## EXERCISE OBJECTIVE
Copy out every line of the data exactly; do not include the images.

========================================================================

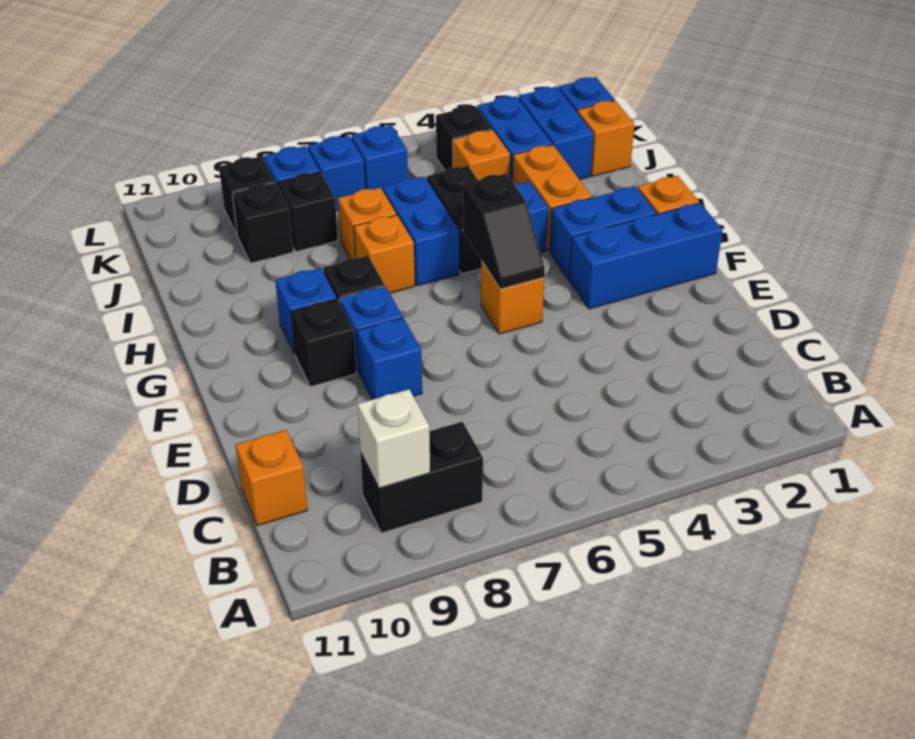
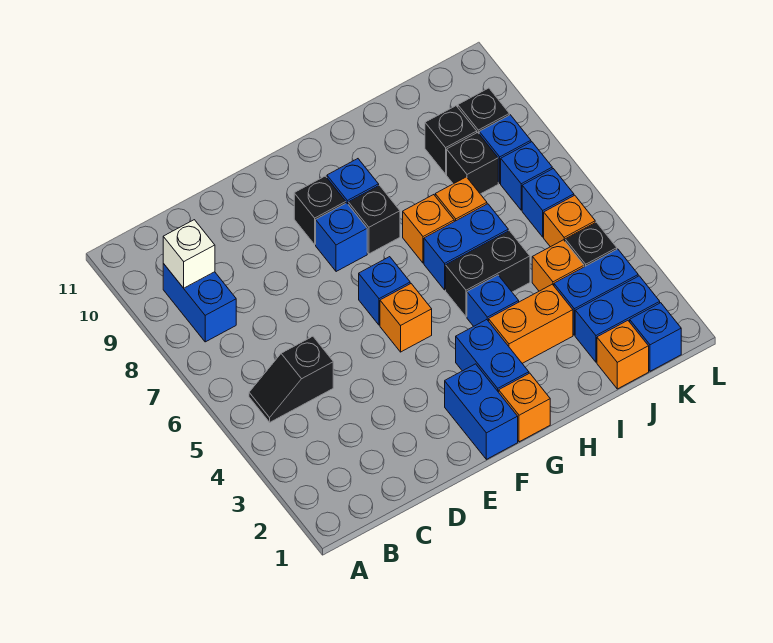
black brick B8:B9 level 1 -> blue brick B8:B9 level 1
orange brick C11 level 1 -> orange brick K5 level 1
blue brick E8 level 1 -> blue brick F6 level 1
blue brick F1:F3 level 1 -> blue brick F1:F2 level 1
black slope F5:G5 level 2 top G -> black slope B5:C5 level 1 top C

========================================================================

## YOUR SOLUTION
black brick B8:B9 level 1 -> blue brick B8:B9 level 1
orange brick C11 level 1 -> orange brick K5 level 1
blue brick E8 level 1 -> blue brick F6 level 1
blue brick F1:F3 level 1 -> blue brick F1:F2 level 1
black slope F5:G5 level 2 top G -> black slope B5:C5 level 1 top C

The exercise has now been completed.